┌────────

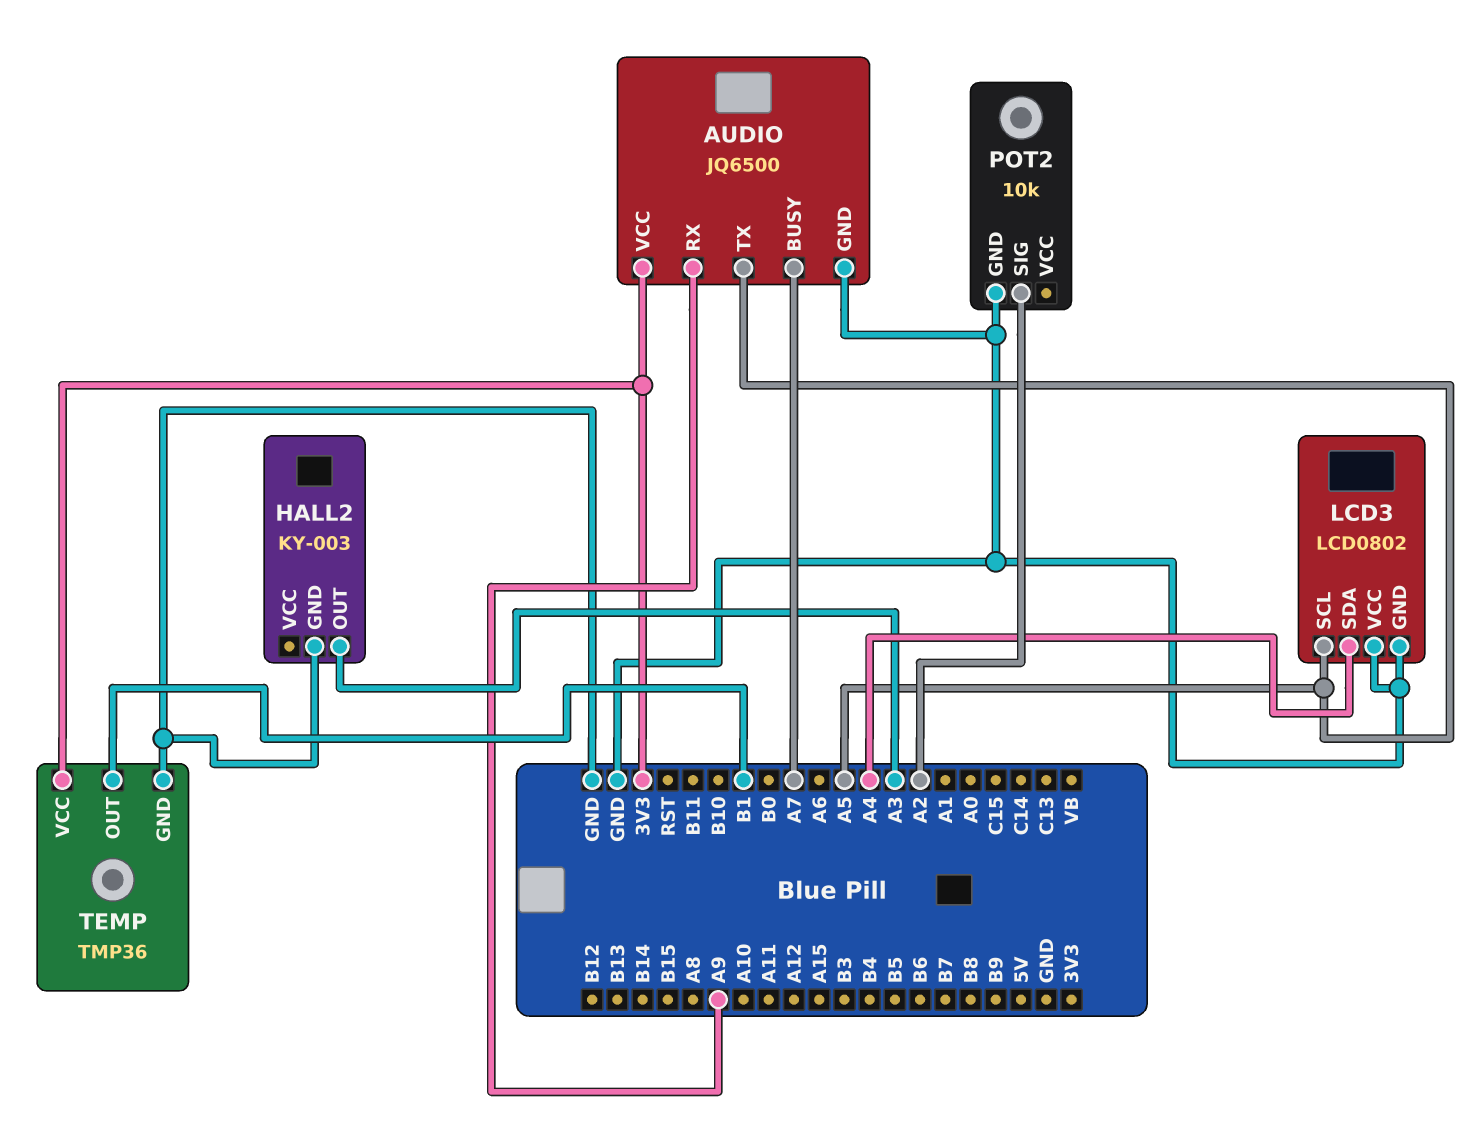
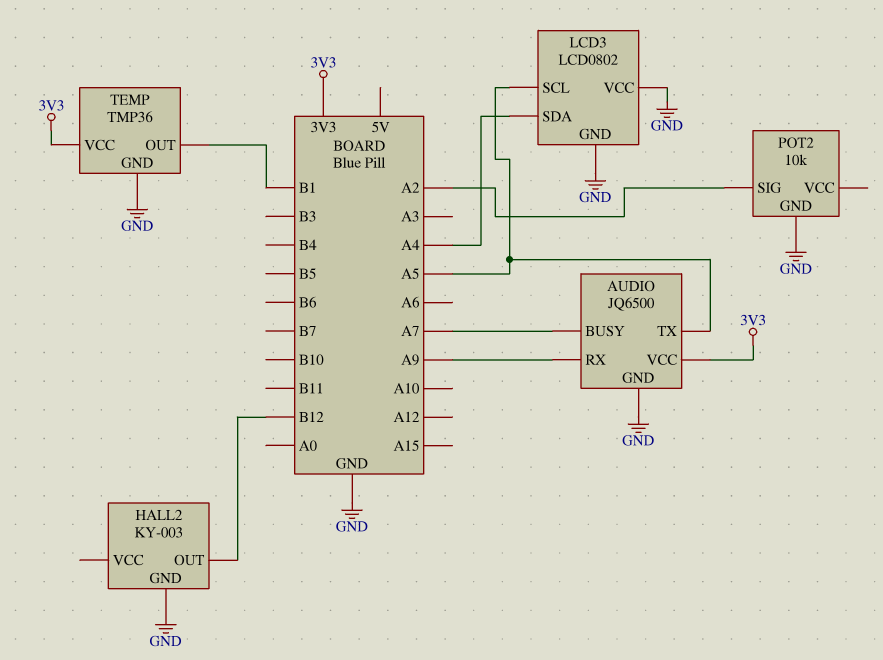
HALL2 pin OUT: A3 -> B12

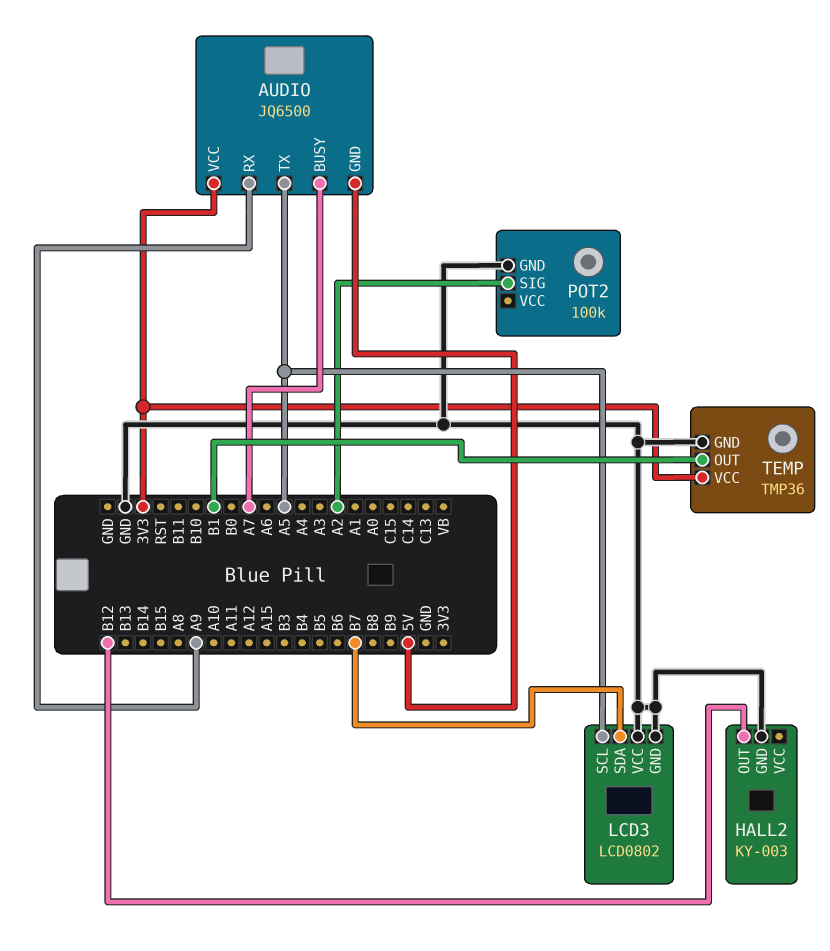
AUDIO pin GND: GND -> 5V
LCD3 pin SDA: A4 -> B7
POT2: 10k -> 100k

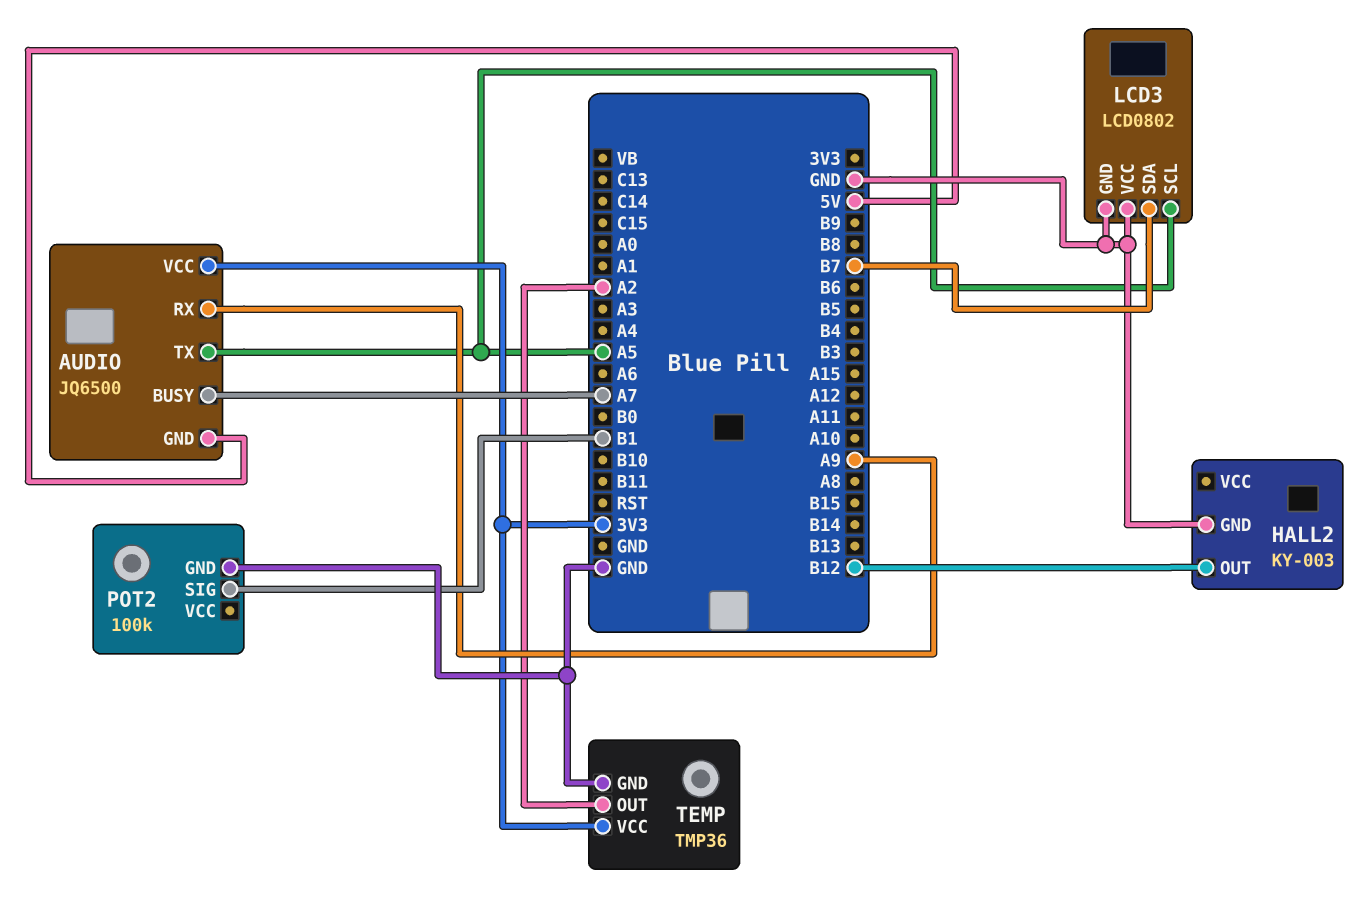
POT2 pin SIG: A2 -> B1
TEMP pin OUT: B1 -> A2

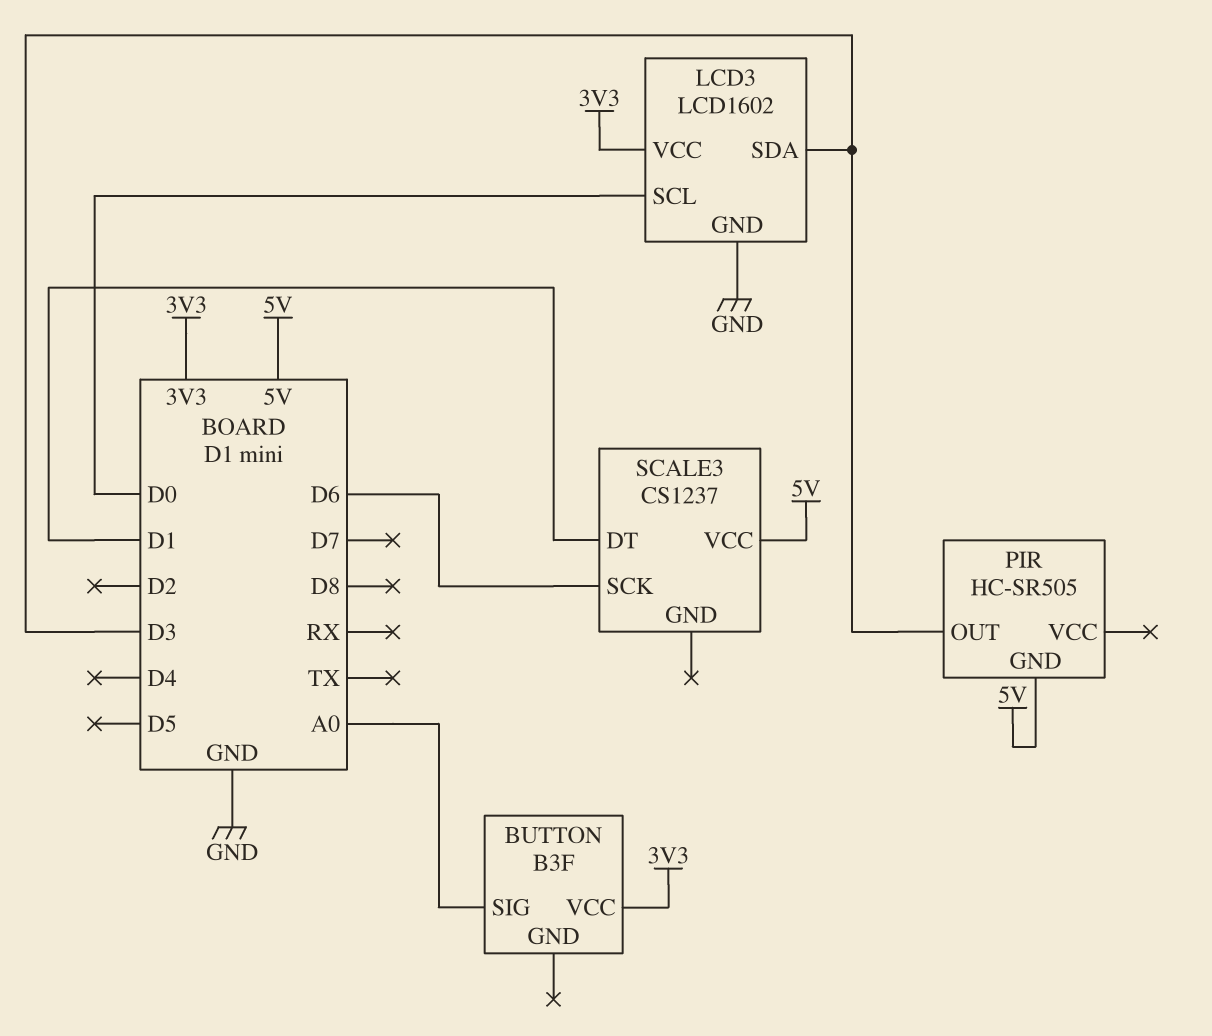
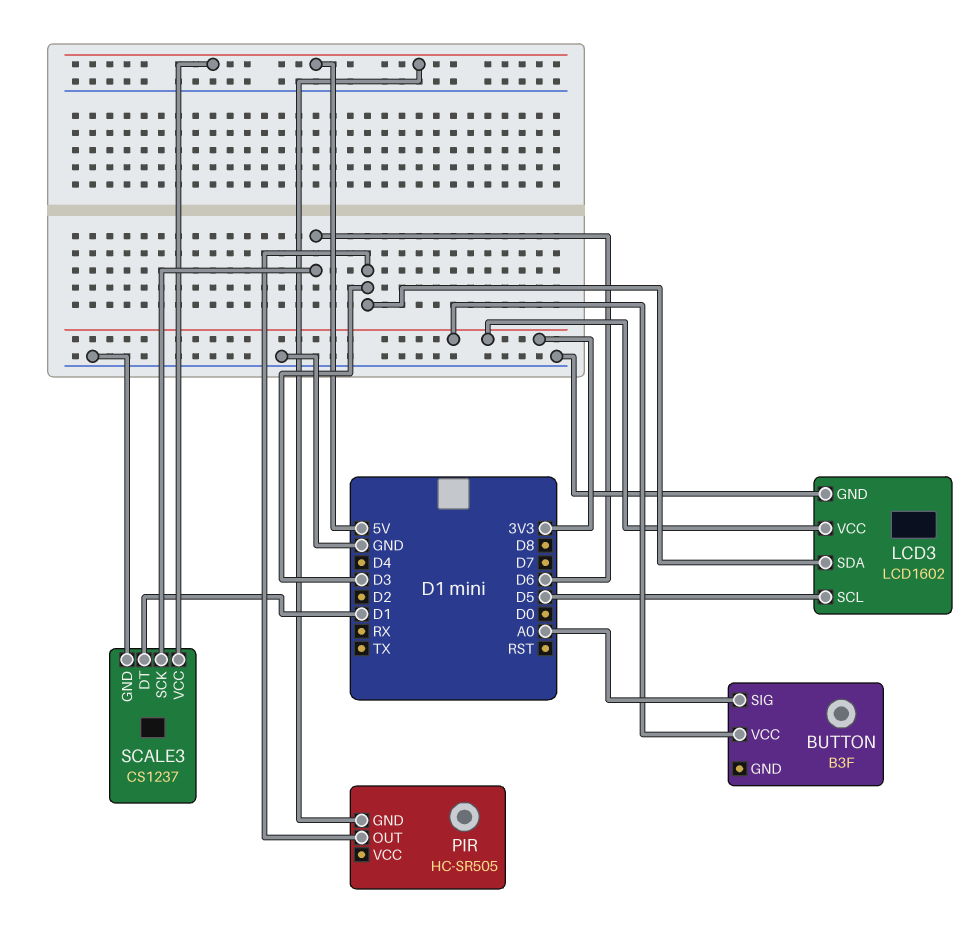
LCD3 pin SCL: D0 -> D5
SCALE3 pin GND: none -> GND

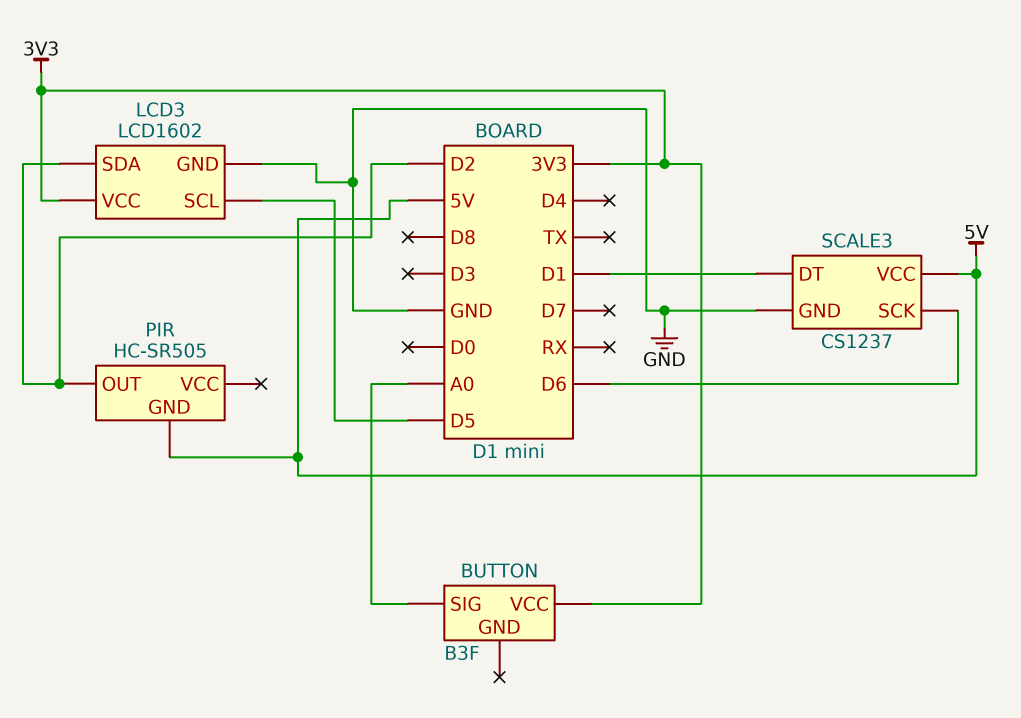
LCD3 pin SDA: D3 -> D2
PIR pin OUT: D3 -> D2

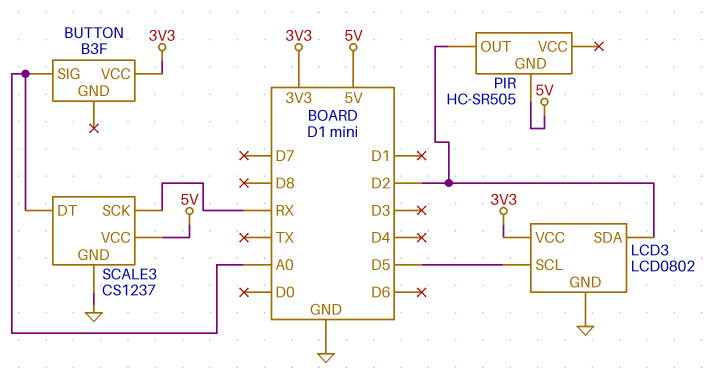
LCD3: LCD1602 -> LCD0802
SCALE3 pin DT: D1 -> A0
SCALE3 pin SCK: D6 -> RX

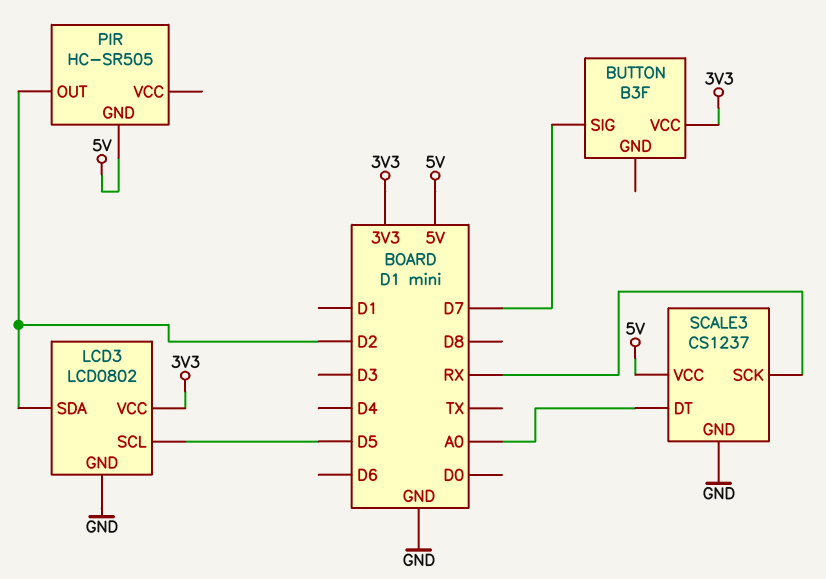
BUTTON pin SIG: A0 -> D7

└────────

Problem:
Exactly restate the lines from the one holding "POT2 pin SIG: A2 -> B1" to the final line of the records above, including both and excluding pictures.

Written solution:
POT2 pin SIG: A2 -> B1
TEMP pin OUT: B1 -> A2

LCD3 pin SCL: D0 -> D5
SCALE3 pin GND: none -> GND

LCD3 pin SDA: D3 -> D2
PIR pin OUT: D3 -> D2

LCD3: LCD1602 -> LCD0802
SCALE3 pin DT: D1 -> A0
SCALE3 pin SCK: D6 -> RX

BUTTON pin SIG: A0 -> D7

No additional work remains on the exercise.